▶ **THE REQUEST**
Turn each nonblank line of the data below into a row of a Markdown table, with an Index column for the row number and an Entry column for the line.

▶ **RAW DATA**
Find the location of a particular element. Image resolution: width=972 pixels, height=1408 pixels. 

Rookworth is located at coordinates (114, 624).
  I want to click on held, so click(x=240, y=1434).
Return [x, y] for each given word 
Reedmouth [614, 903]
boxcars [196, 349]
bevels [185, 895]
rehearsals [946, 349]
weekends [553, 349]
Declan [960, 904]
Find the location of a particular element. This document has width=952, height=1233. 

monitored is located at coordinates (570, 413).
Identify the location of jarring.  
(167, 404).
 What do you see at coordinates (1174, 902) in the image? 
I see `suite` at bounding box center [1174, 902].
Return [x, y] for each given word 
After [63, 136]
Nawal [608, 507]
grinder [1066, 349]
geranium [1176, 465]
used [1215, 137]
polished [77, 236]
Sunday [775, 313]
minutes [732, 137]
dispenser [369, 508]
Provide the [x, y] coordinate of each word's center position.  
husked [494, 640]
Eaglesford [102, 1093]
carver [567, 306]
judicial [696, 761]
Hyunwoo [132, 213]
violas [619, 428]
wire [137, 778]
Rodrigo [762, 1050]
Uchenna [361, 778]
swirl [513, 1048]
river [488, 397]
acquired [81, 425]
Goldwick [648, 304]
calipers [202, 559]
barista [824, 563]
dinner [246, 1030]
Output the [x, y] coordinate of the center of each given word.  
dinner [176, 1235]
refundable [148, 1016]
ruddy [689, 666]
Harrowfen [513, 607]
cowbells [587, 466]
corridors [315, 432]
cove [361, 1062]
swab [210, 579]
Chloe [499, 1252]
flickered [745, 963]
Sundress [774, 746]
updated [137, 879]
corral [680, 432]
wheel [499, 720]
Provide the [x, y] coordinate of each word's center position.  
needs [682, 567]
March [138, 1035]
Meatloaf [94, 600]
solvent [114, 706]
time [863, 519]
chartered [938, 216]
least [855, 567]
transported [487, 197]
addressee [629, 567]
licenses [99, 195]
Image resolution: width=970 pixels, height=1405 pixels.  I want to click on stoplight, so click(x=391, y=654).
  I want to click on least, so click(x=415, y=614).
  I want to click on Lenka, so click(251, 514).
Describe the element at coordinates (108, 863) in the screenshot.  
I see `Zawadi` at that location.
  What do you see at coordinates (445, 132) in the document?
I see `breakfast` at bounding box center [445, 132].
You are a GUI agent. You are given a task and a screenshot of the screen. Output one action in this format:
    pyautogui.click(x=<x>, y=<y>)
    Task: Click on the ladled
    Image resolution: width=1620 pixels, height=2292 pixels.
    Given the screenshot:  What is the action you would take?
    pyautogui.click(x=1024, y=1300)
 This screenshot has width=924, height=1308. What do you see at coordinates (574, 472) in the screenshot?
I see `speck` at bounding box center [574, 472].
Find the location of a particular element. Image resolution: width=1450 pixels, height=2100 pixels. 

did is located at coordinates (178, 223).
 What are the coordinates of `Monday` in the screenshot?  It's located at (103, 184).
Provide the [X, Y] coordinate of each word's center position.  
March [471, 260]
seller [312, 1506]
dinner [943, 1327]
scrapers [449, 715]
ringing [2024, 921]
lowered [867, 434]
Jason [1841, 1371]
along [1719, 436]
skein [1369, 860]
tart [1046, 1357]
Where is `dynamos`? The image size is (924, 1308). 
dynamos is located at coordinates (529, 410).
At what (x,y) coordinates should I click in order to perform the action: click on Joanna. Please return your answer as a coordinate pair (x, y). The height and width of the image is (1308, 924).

▶ **COMPLETE OUTPUT**
| Index | Entry |
|---|---|
| 1 | Find the location of a particular element. Image resolution: width=972 pixels, height=1408 pixels.  |
| 2 | Rookworth is located at coordinates (114, 624). |
| 3 |   I want to click on held, so click(x=240, y=1434). |
| 4 | Return [x, y] for each given word  |
| 5 | Reedmouth [614, 903] |
| 6 | boxcars [196, 349] |
| 7 | bevels [185, 895] |
| 8 | rehearsals [946, 349] |
| 9 | weekends [553, 349] |
| 10 | Declan [960, 904] |
| 11 | Find the location of a particular element. This document has width=952, height=1233.  |
| 12 | monitored is located at coordinates (570, 413). |
| 13 | Identify the location of jarring.   |
| 14 | (167, 404). |
| 15 |  What do you see at coordinates (1174, 902) in the image?  |
| 16 | I see `suite` at bounding box center [1174, 902]. |
| 17 | Return [x, y] for each given word  |
| 18 | After [63, 136] |
| 19 | Nawal [608, 507] |
| 20 | grinder [1066, 349] |
| 21 | geranium [1176, 465] |
| 22 | used [1215, 137] |
| 23 | polished [77, 236] |
| 24 | Sunday [775, 313] |
| 25 | minutes [732, 137] |
| 26 | dispenser [369, 508] |
| 27 | Provide the [x, y] coordinate of each word's center position.   |
| 28 | husked [494, 640] |
| 29 | Eaglesford [102, 1093] |
| 30 | carver [567, 306] |
| 31 | judicial [696, 761] |
| 32 | Hyunwoo [132, 213] |
| 33 | violas [619, 428] |
| 34 | wire [137, 778] |
| 35 | Rodrigo [762, 1050] |
| 36 | Uchenna [361, 778] |
| 37 | swirl [513, 1048] |
| 38 | river [488, 397] |
| 39 | acquired [81, 425] |
| 40 | Goldwick [648, 304] |
| 41 | calipers [202, 559] |
| 42 | barista [824, 563] |
| 43 | dinner [246, 1030] |
| 44 | Output the [x, y] coordinate of the center of each given word.   |
| 45 | dinner [176, 1235] |
| 46 | refundable [148, 1016] |
| 47 | ruddy [689, 666] |
| 48 | Harrowfen [513, 607] |
| 49 | cowbells [587, 466] |
| 50 | corridors [315, 432] |
| 51 | cove [361, 1062] |
| 52 | swab [210, 579] |
| 53 | Chloe [499, 1252] |
| 54 | flickered [745, 963] |
| 55 | Sundress [774, 746] |
| 56 | updated [137, 879] |
| 57 | corral [680, 432] |
| 58 | wheel [499, 720] |
| 59 | Provide the [x, y] coordinate of each word's center position.   |
| 60 | needs [682, 567] |
| 61 | March [138, 1035] |
| 62 | Meatloaf [94, 600] |
| 63 | solvent [114, 706] |
| 64 | time [863, 519] |
| 65 | chartered [938, 216] |
| 66 | least [855, 567] |
| 67 | transported [487, 197] |
| 68 | addressee [629, 567] |
| 69 | licenses [99, 195] |
| 70 | Image resolution: width=970 pixels, height=1405 pixels.  I want to click on stoplight, so click(x=391, y=654). |
| 71 |   I want to click on least, so click(x=415, y=614). |
| 72 |   I want to click on Lenka, so click(251, 514). |
| 73 | Describe the element at coordinates (108, 863) in the screenshot.   |
| 74 | I see `Zawadi` at that location. |
| 75 |   What do you see at coordinates (445, 132) in the document? |
| 76 | I see `breakfast` at bounding box center [445, 132]. |
| 77 | You are a GUI agent. You are given a task and a screenshot of the screen. Output one action in this format: |
| 78 |     pyautogui.click(x=<x>, y=<y>) |
| 79 |     Task: Click on the ladled |
| 80 |     Image resolution: width=1620 pixels, height=2292 pixels. |
| 81 |     Given the screenshot:  What is the action you would take? |
| 82 |     pyautogui.click(x=1024, y=1300) |
| 83 |  This screenshot has width=924, height=1308. What do you see at coordinates (574, 472) in the screenshot? |
| 84 | I see `speck` at bounding box center [574, 472]. |
| 85 | Find the location of a particular element. Image resolution: width=1450 pixels, height=2100 pixels.  |
| 86 | did is located at coordinates (178, 223). |
| 87 |  What are the coordinates of `Monday` in the screenshot?  It's located at (103, 184). |
| 88 | Provide the [X, Y] coordinate of each word's center position.   |
| 89 | March [471, 260] |
| 90 | seller [312, 1506] |
| 91 | dinner [943, 1327] |
| 92 | scrapers [449, 715] |
| 93 | ringing [2024, 921] |
| 94 | lowered [867, 434] |
| 95 | Jason [1841, 1371] |
| 96 | along [1719, 436] |
| 97 | skein [1369, 860] |
| 98 | tart [1046, 1357] |
| 99 | Where is `dynamos`? The image size is (924, 1308).  |
| 100 | dynamos is located at coordinates (529, 410). |
| 101 | At what (x,y) coordinates should I click in order to perform the action: click on Joanna. Please return your answer as a coordinate pair (x, y). The height and width of the image is (1308, 924). |